== Task prompt ==
What you return should match the data below exactly, with every entry reproduced.

[Data extracts Boundary: Start]

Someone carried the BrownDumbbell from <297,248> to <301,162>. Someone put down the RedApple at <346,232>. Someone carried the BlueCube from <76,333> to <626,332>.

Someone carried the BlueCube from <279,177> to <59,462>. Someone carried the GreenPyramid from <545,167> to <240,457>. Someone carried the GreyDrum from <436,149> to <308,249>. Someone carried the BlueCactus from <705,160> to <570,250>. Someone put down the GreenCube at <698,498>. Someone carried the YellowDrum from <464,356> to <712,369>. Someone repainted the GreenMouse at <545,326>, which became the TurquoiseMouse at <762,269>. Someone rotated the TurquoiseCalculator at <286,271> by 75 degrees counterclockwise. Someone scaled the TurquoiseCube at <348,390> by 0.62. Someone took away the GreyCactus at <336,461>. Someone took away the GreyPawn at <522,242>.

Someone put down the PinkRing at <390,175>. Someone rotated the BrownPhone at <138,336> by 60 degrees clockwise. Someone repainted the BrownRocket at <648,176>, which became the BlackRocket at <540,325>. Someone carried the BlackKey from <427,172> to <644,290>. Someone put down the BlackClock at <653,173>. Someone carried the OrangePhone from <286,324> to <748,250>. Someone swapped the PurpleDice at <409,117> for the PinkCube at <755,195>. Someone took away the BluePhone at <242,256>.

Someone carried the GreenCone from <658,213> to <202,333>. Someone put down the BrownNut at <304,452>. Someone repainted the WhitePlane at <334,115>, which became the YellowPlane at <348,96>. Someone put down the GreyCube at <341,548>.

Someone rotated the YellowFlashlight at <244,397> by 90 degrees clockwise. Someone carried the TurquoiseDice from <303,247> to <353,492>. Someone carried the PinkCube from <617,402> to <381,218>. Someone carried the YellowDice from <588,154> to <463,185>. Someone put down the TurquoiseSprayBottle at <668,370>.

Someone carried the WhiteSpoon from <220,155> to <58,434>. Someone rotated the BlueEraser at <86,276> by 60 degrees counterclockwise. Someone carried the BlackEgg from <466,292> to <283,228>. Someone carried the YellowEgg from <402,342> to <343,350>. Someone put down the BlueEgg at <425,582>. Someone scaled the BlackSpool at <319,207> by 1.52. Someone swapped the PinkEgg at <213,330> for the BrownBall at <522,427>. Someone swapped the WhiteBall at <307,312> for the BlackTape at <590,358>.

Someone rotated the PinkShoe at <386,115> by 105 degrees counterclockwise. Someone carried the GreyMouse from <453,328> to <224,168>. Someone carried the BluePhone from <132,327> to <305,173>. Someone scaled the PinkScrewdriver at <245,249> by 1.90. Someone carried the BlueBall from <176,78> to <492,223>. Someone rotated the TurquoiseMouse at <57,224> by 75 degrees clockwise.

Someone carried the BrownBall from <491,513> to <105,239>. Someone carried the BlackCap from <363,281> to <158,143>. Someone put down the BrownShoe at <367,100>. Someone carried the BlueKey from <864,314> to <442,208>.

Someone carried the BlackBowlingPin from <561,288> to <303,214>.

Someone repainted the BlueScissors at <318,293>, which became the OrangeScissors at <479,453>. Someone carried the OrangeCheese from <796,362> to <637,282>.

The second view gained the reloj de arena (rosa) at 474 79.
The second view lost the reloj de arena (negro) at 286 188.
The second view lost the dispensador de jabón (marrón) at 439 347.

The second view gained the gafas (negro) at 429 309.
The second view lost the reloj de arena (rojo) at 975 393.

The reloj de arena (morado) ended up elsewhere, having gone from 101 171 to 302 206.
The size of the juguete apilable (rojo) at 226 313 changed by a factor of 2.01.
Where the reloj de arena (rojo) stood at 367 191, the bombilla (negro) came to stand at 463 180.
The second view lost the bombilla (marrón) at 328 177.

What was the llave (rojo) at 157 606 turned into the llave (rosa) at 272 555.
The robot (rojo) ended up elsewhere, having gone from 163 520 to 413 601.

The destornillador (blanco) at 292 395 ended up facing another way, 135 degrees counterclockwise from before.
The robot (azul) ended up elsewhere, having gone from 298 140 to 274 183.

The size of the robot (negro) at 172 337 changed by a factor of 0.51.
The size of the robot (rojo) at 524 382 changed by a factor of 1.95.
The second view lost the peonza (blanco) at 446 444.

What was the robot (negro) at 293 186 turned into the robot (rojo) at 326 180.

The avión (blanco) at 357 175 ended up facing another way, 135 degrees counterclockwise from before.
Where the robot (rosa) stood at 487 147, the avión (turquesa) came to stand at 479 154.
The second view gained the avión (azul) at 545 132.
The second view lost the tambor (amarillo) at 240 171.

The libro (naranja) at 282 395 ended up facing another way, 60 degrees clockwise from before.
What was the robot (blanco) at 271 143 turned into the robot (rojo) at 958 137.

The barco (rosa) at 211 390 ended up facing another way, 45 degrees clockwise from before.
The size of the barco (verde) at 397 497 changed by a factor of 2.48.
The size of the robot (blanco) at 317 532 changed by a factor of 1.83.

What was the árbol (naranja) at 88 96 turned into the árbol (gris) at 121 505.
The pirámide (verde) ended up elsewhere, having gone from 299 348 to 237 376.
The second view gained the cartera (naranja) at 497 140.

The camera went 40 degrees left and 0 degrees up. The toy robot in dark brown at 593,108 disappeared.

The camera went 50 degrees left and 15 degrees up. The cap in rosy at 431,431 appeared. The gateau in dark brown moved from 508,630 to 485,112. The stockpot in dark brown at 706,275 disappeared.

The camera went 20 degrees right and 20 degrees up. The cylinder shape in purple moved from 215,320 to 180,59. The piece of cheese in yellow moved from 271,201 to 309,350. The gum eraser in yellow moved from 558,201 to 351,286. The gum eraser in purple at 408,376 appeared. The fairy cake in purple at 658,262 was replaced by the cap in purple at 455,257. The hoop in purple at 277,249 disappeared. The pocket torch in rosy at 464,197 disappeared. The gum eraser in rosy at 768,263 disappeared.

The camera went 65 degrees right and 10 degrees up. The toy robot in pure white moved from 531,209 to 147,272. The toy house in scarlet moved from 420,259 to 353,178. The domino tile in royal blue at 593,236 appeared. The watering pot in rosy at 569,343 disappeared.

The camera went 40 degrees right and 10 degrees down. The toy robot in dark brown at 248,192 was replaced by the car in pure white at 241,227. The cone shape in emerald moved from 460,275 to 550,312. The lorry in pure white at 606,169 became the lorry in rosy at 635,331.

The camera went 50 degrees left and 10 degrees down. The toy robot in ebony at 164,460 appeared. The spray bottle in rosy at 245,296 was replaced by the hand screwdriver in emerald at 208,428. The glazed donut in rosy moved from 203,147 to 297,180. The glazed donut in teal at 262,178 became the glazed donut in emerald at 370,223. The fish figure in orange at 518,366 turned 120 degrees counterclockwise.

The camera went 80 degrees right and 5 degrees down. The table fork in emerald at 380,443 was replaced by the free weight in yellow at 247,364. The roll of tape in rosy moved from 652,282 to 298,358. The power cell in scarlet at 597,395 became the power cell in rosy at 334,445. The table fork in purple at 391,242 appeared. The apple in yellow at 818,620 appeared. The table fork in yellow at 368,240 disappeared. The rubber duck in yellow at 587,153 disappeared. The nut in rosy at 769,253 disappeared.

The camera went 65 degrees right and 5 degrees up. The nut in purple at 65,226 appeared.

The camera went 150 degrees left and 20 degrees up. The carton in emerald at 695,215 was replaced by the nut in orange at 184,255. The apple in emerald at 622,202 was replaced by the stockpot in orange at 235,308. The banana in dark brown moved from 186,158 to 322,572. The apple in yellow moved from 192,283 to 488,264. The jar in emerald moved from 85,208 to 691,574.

[Data extracts Boundary: End]

== Exercise output ==
Someone carried the BrownDumbbell from <297,248> to <301,162>. Someone put down the RedApple at <346,232>. Someone carried the BlueCube from <76,333> to <626,332>.

Someone carried the BlueCube from <279,177> to <59,462>. Someone carried the GreenPyramid from <545,167> to <240,457>. Someone carried the GreyDrum from <436,149> to <308,249>. Someone carried the BlueCactus from <705,160> to <570,250>. Someone put down the GreenCube at <698,498>. Someone carried the YellowDrum from <464,356> to <712,369>. Someone repainted the GreenMouse at <545,326>, which became the TurquoiseMouse at <762,269>. Someone rotated the TurquoiseCalculator at <286,271> by 75 degrees counterclockwise. Someone scaled the TurquoiseCube at <348,390> by 0.62. Someone took away the GreyCactus at <336,461>. Someone took away the GreyPawn at <522,242>.

Someone put down the PinkRing at <390,175>. Someone rotated the BrownPhone at <138,336> by 60 degrees clockwise. Someone repainted the BrownRocket at <648,176>, which became the BlackRocket at <540,325>. Someone carried the BlackKey from <427,172> to <644,290>. Someone put down the BlackClock at <653,173>. Someone carried the OrangePhone from <286,324> to <748,250>. Someone swapped the PurpleDice at <409,117> for the PinkCube at <755,195>. Someone took away the BluePhone at <242,256>.

Someone carried the GreenCone from <658,213> to <202,333>. Someone put down the BrownNut at <304,452>. Someone repainted the WhitePlane at <334,115>, which became the YellowPlane at <348,96>. Someone put down the GreyCube at <341,548>.

Someone rotated the YellowFlashlight at <244,397> by 90 degrees clockwise. Someone carried the TurquoiseDice from <303,247> to <353,492>. Someone carried the PinkCube from <617,402> to <381,218>. Someone carried the YellowDice from <588,154> to <463,185>. Someone put down the TurquoiseSprayBottle at <668,370>.

Someone carried the WhiteSpoon from <220,155> to <58,434>. Someone rotated the BlueEraser at <86,276> by 60 degrees counterclockwise. Someone carried the BlackEgg from <466,292> to <283,228>. Someone carried the YellowEgg from <402,342> to <343,350>. Someone put down the BlueEgg at <425,582>. Someone scaled the BlackSpool at <319,207> by 1.52. Someone swapped the PinkEgg at <213,330> for the BrownBall at <522,427>. Someone swapped the WhiteBall at <307,312> for the BlackTape at <590,358>.

Someone rotated the PinkShoe at <386,115> by 105 degrees counterclockwise. Someone carried the GreyMouse from <453,328> to <224,168>. Someone carried the BluePhone from <132,327> to <305,173>. Someone scaled the PinkScrewdriver at <245,249> by 1.90. Someone carried the BlueBall from <176,78> to <492,223>. Someone rotated the TurquoiseMouse at <57,224> by 75 degrees clockwise.

Someone carried the BrownBall from <491,513> to <105,239>. Someone carried the BlackCap from <363,281> to <158,143>. Someone put down the BrownShoe at <367,100>. Someone carried the BlueKey from <864,314> to <442,208>.

Someone carried the BlackBowlingPin from <561,288> to <303,214>.

Someone repainted the BlueScissors at <318,293>, which became the OrangeScissors at <479,453>. Someone carried the OrangeCheese from <796,362> to <637,282>.

The second view gained the reloj de arena (rosa) at 474 79.
The second view lost the reloj de arena (negro) at 286 188.
The second view lost the dispensador de jabón (marrón) at 439 347.

The second view gained the gafas (negro) at 429 309.
The second view lost the reloj de arena (rojo) at 975 393.

The reloj de arena (morado) ended up elsewhere, having gone from 101 171 to 302 206.
The size of the juguete apilable (rojo) at 226 313 changed by a factor of 2.01.
Where the reloj de arena (rojo) stood at 367 191, the bombilla (negro) came to stand at 463 180.
The second view lost the bombilla (marrón) at 328 177.

What was the llave (rojo) at 157 606 turned into the llave (rosa) at 272 555.
The robot (rojo) ended up elsewhere, having gone from 163 520 to 413 601.

The destornillador (blanco) at 292 395 ended up facing another way, 135 degrees counterclockwise from before.
The robot (azul) ended up elsewhere, having gone from 298 140 to 274 183.

The size of the robot (negro) at 172 337 changed by a factor of 0.51.
The size of the robot (rojo) at 524 382 changed by a factor of 1.95.
The second view lost the peonza (blanco) at 446 444.

What was the robot (negro) at 293 186 turned into the robot (rojo) at 326 180.

The avión (blanco) at 357 175 ended up facing another way, 135 degrees counterclockwise from before.
Where the robot (rosa) stood at 487 147, the avión (turquesa) came to stand at 479 154.
The second view gained the avión (azul) at 545 132.
The second view lost the tambor (amarillo) at 240 171.

The libro (naranja) at 282 395 ended up facing another way, 60 degrees clockwise from before.
What was the robot (blanco) at 271 143 turned into the robot (rojo) at 958 137.

The barco (rosa) at 211 390 ended up facing another way, 45 degrees clockwise from before.
The size of the barco (verde) at 397 497 changed by a factor of 2.48.
The size of the robot (blanco) at 317 532 changed by a factor of 1.83.

What was the árbol (naranja) at 88 96 turned into the árbol (gris) at 121 505.
The pirámide (verde) ended up elsewhere, having gone from 299 348 to 237 376.
The second view gained the cartera (naranja) at 497 140.

The camera went 40 degrees left and 0 degrees up. The toy robot in dark brown at 593,108 disappeared.

The camera went 50 degrees left and 15 degrees up. The cap in rosy at 431,431 appeared. The gateau in dark brown moved from 508,630 to 485,112. The stockpot in dark brown at 706,275 disappeared.

The camera went 20 degrees right and 20 degrees up. The cylinder shape in purple moved from 215,320 to 180,59. The piece of cheese in yellow moved from 271,201 to 309,350. The gum eraser in yellow moved from 558,201 to 351,286. The gum eraser in purple at 408,376 appeared. The fairy cake in purple at 658,262 was replaced by the cap in purple at 455,257. The hoop in purple at 277,249 disappeared. The pocket torch in rosy at 464,197 disappeared. The gum eraser in rosy at 768,263 disappeared.

The camera went 65 degrees right and 10 degrees up. The toy robot in pure white moved from 531,209 to 147,272. The toy house in scarlet moved from 420,259 to 353,178. The domino tile in royal blue at 593,236 appeared. The watering pot in rosy at 569,343 disappeared.

The camera went 40 degrees right and 10 degrees down. The toy robot in dark brown at 248,192 was replaced by the car in pure white at 241,227. The cone shape in emerald moved from 460,275 to 550,312. The lorry in pure white at 606,169 became the lorry in rosy at 635,331.

The camera went 50 degrees left and 10 degrees down. The toy robot in ebony at 164,460 appeared. The spray bottle in rosy at 245,296 was replaced by the hand screwdriver in emerald at 208,428. The glazed donut in rosy moved from 203,147 to 297,180. The glazed donut in teal at 262,178 became the glazed donut in emerald at 370,223. The fish figure in orange at 518,366 turned 120 degrees counterclockwise.

The camera went 80 degrees right and 5 degrees down. The table fork in emerald at 380,443 was replaced by the free weight in yellow at 247,364. The roll of tape in rosy moved from 652,282 to 298,358. The power cell in scarlet at 597,395 became the power cell in rosy at 334,445. The table fork in purple at 391,242 appeared. The apple in yellow at 818,620 appeared. The table fork in yellow at 368,240 disappeared. The rubber duck in yellow at 587,153 disappeared. The nut in rosy at 769,253 disappeared.

The camera went 65 degrees right and 5 degrees up. The nut in purple at 65,226 appeared.

The camera went 150 degrees left and 20 degrees up. The carton in emerald at 695,215 was replaced by the nut in orange at 184,255. The apple in emerald at 622,202 was replaced by the stockpot in orange at 235,308. The banana in dark brown moved from 186,158 to 322,572. The apple in yellow moved from 192,283 to 488,264. The jar in emerald moved from 85,208 to 691,574.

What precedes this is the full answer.